Exercise: For the material that follows, state the number of lines where "blue" occurs, and add nothing.

Material supplied:
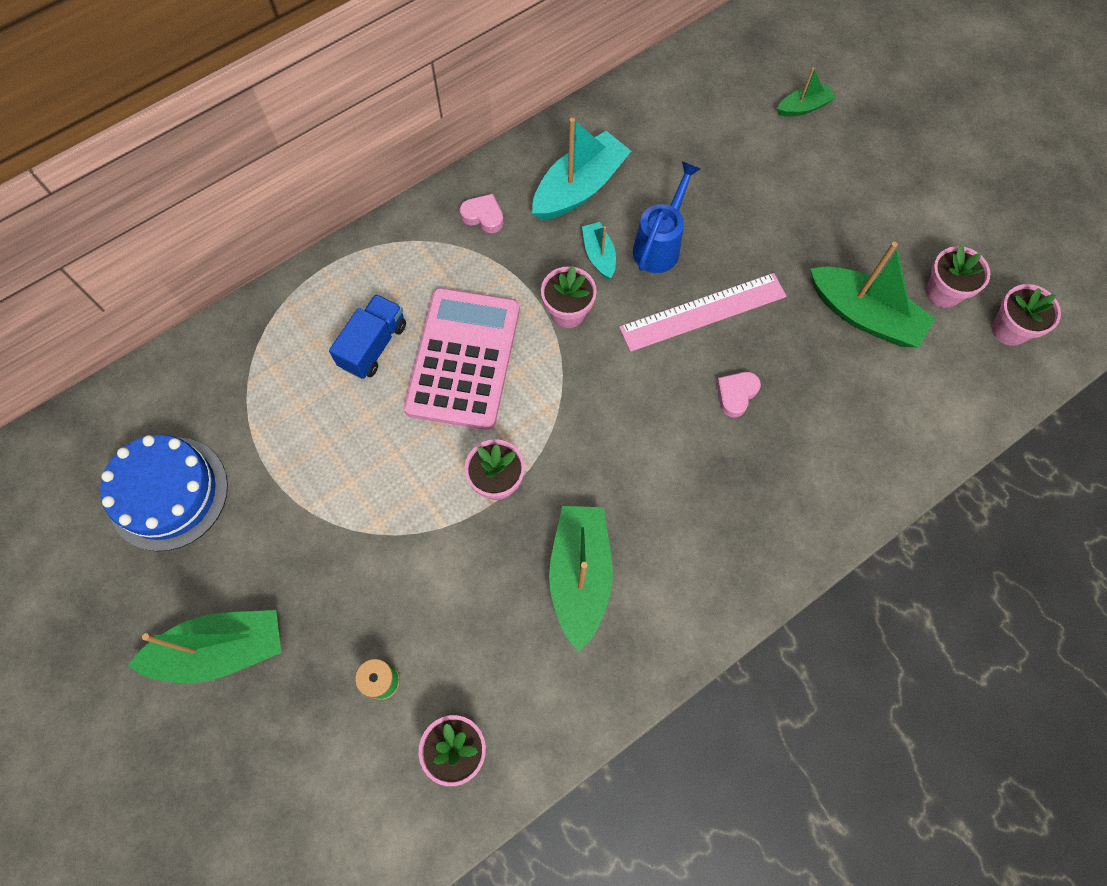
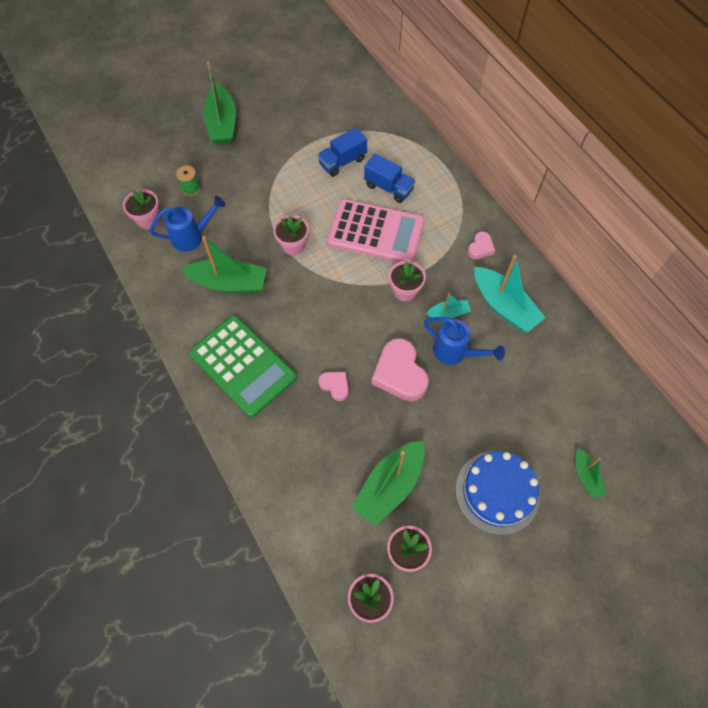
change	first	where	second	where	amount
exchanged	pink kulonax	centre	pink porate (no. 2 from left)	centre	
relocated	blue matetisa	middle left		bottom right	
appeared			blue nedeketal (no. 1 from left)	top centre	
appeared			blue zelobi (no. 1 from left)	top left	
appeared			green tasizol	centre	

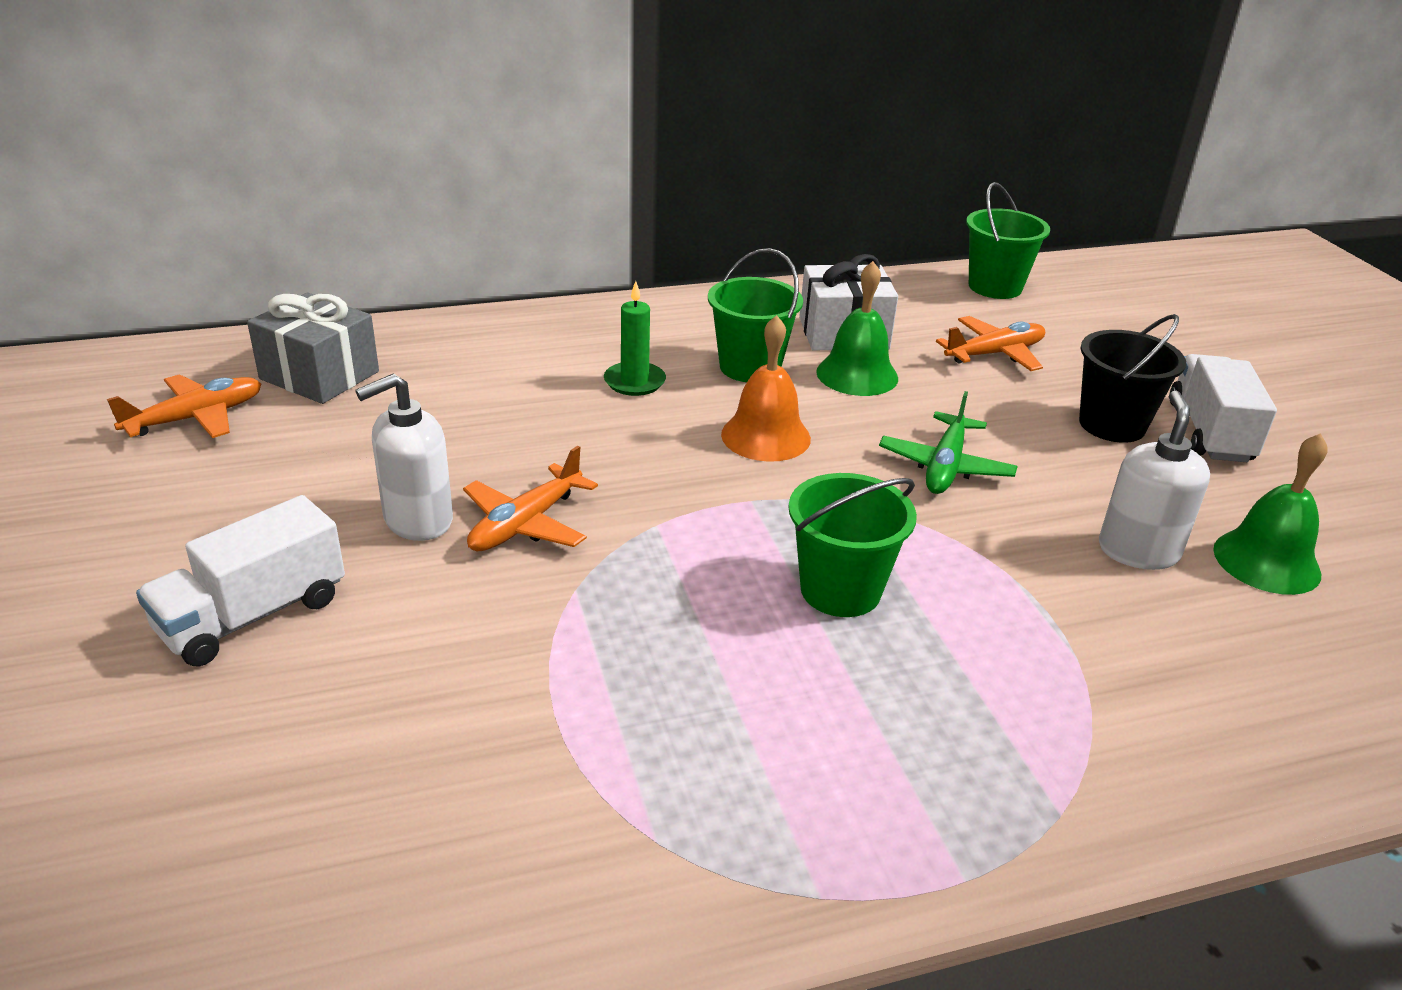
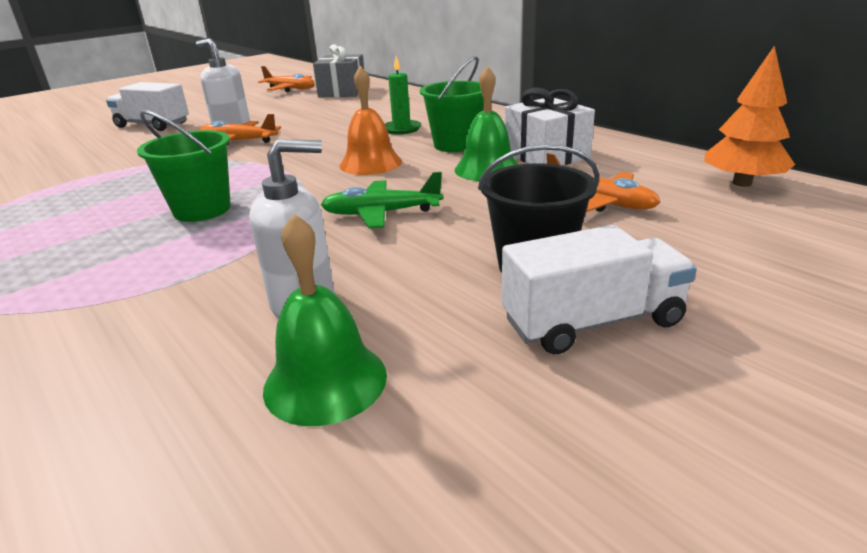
change	first	where	second	where	amount
exchanged	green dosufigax (no. 3 from left)	top right	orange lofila	top right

Exercise solution: 3